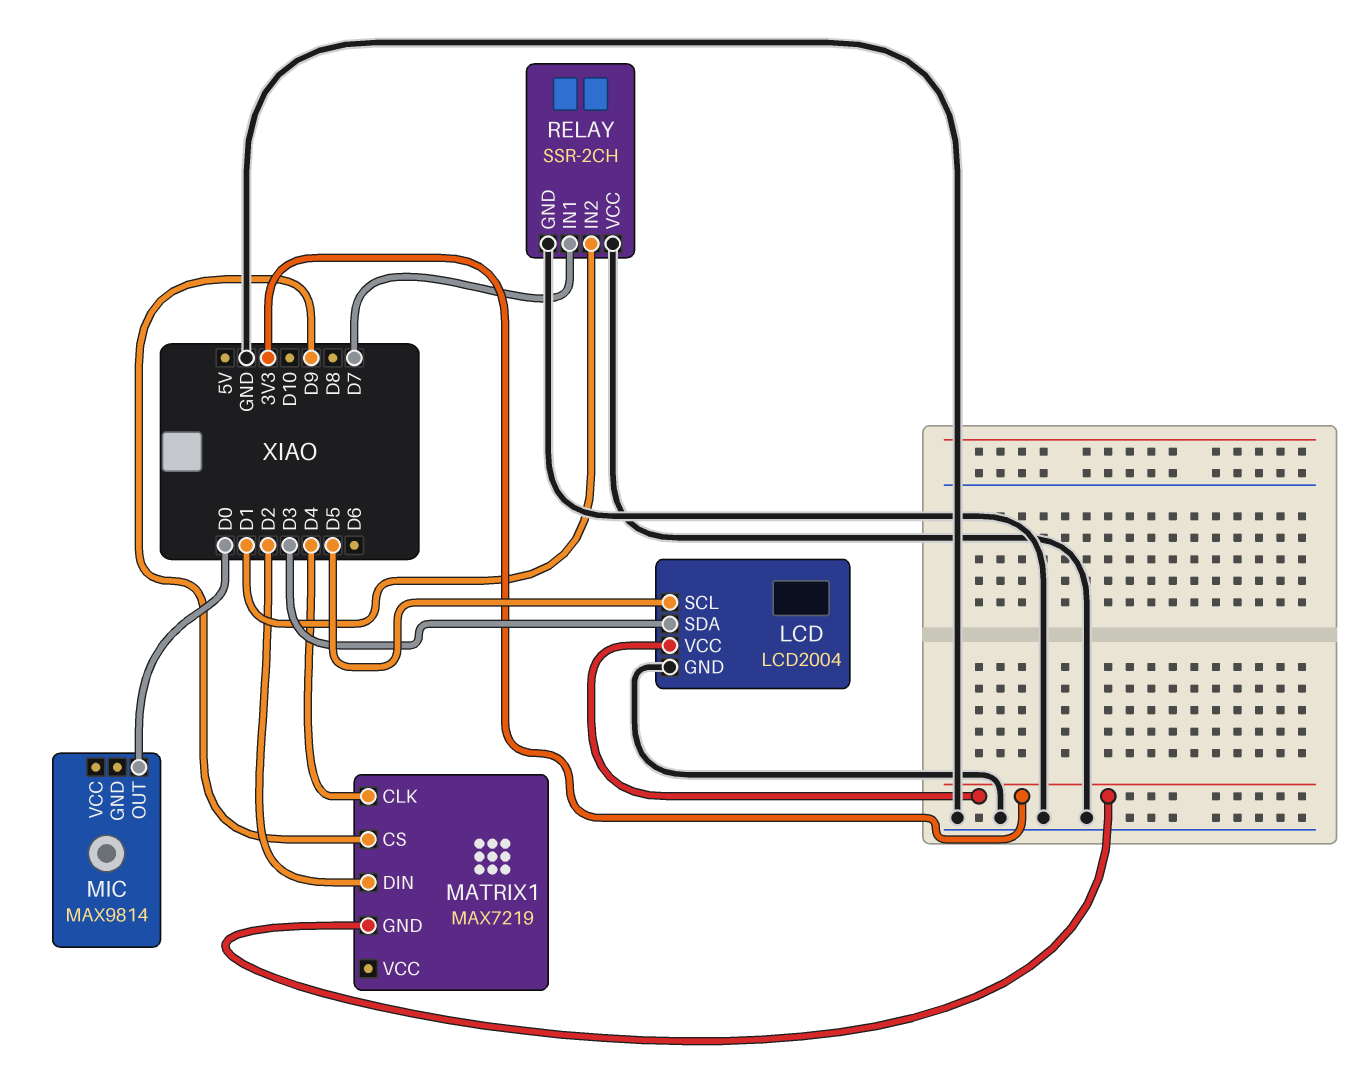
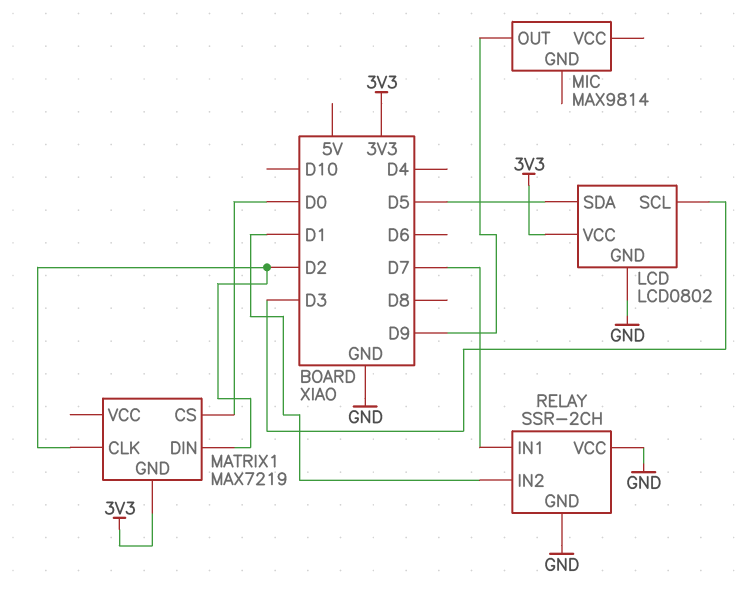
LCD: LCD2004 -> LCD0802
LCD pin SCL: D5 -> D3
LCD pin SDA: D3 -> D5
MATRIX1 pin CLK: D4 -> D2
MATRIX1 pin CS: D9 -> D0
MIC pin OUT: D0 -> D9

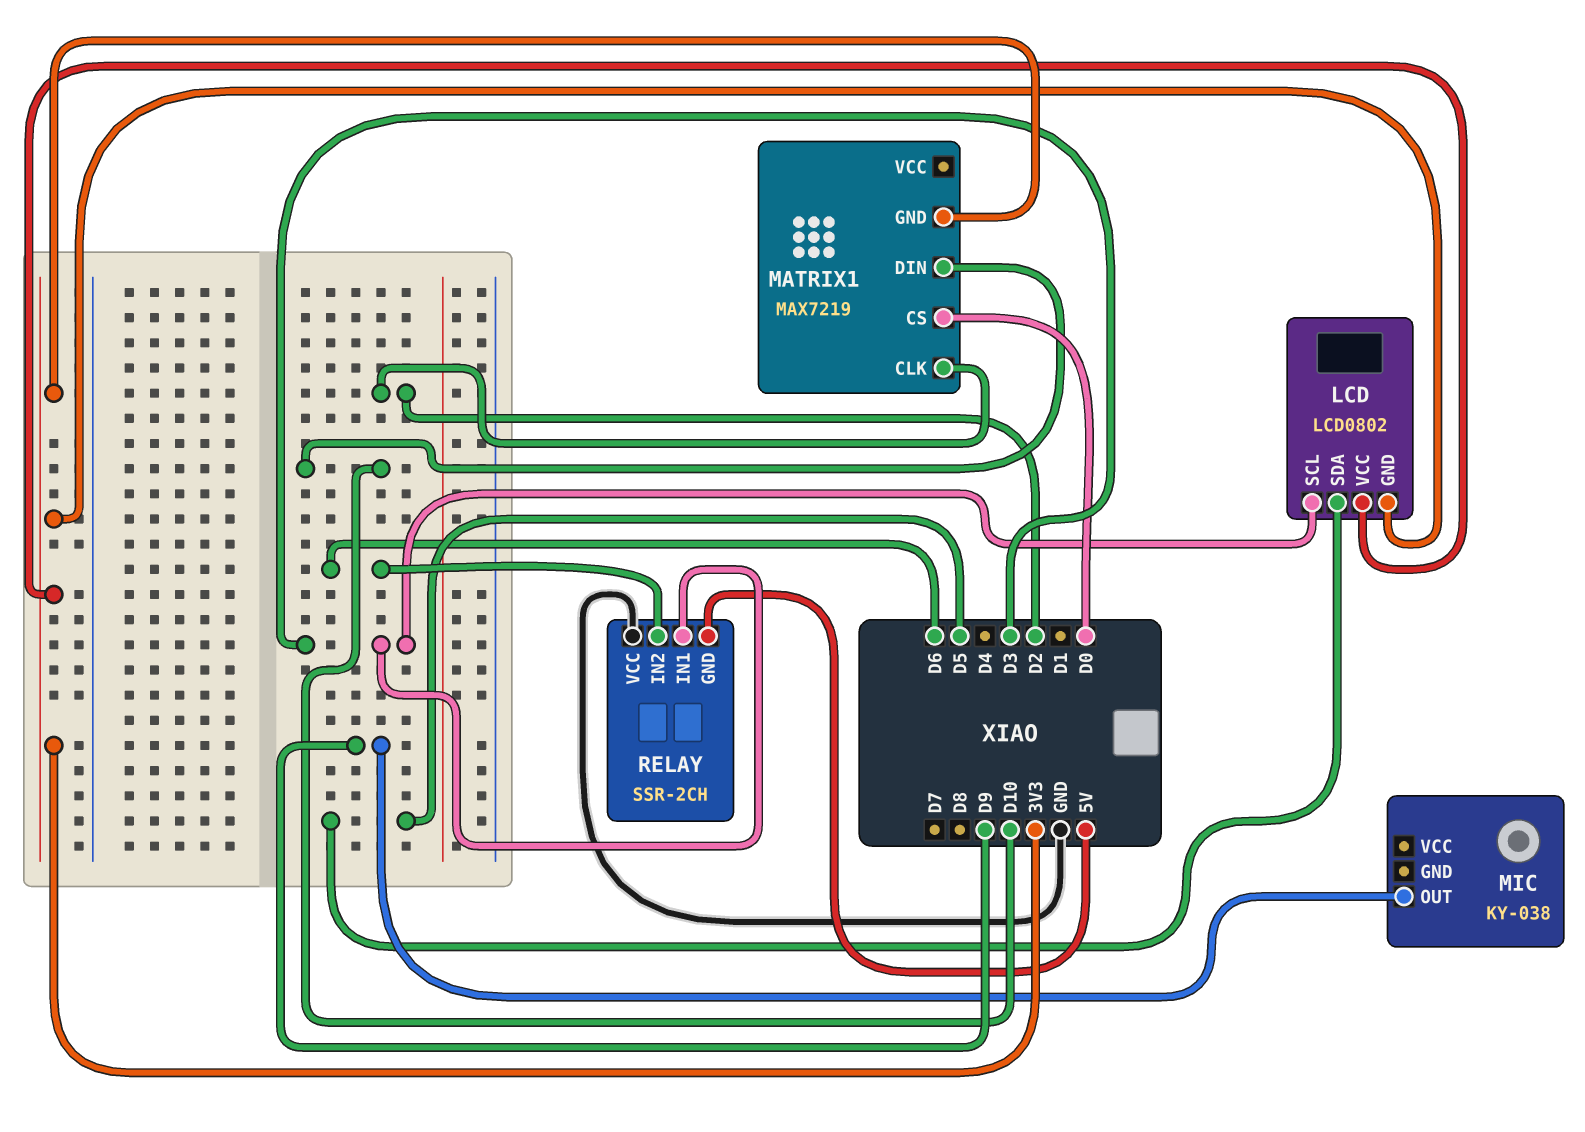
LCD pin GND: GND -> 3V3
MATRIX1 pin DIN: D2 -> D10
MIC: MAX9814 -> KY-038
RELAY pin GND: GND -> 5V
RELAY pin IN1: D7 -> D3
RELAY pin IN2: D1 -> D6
______
Every line above that holds the word "RELAY" needs to be copied.

RELAY pin GND: GND -> 5V
RELAY pin IN1: D7 -> D3
RELAY pin IN2: D1 -> D6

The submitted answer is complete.